━━ SOURCE RECORDS

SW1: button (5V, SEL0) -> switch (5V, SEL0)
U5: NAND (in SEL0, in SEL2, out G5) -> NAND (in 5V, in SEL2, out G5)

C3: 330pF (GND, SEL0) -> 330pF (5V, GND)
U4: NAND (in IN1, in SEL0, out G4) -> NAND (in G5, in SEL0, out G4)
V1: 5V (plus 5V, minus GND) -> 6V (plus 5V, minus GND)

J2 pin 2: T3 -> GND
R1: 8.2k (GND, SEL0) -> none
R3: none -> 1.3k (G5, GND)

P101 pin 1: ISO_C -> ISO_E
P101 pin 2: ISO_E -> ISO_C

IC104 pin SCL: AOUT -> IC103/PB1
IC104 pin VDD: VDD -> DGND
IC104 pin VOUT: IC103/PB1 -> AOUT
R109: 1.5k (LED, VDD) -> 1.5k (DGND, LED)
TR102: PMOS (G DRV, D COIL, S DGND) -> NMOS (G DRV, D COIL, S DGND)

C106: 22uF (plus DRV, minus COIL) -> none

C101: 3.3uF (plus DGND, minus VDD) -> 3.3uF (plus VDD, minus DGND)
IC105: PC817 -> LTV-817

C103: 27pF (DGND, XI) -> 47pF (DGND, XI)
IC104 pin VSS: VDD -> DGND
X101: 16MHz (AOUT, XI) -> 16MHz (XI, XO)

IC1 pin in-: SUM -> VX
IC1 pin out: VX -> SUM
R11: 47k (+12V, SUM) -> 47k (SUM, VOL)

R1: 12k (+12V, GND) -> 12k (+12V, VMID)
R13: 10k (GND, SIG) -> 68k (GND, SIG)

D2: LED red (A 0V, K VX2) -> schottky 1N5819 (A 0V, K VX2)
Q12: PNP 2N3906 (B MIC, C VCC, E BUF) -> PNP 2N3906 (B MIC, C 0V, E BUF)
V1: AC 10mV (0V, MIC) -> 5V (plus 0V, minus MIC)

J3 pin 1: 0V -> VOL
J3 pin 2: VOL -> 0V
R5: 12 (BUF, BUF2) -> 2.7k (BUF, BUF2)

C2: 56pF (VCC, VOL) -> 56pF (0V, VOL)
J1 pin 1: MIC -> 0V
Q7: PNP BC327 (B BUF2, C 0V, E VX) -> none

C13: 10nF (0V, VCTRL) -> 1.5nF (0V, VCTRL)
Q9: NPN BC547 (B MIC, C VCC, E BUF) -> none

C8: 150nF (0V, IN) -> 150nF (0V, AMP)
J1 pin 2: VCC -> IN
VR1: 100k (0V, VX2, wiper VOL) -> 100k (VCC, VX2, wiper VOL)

━━━━

Which lines of the records contain "minus"? Show each of them.

V1: 5V (plus 5V, minus GND) -> 6V (plus 5V, minus GND)
C106: 22uF (plus DRV, minus COIL) -> none
C101: 3.3uF (plus DGND, minus VDD) -> 3.3uF (plus VDD, minus DGND)
V1: AC 10mV (0V, MIC) -> 5V (plus 0V, minus MIC)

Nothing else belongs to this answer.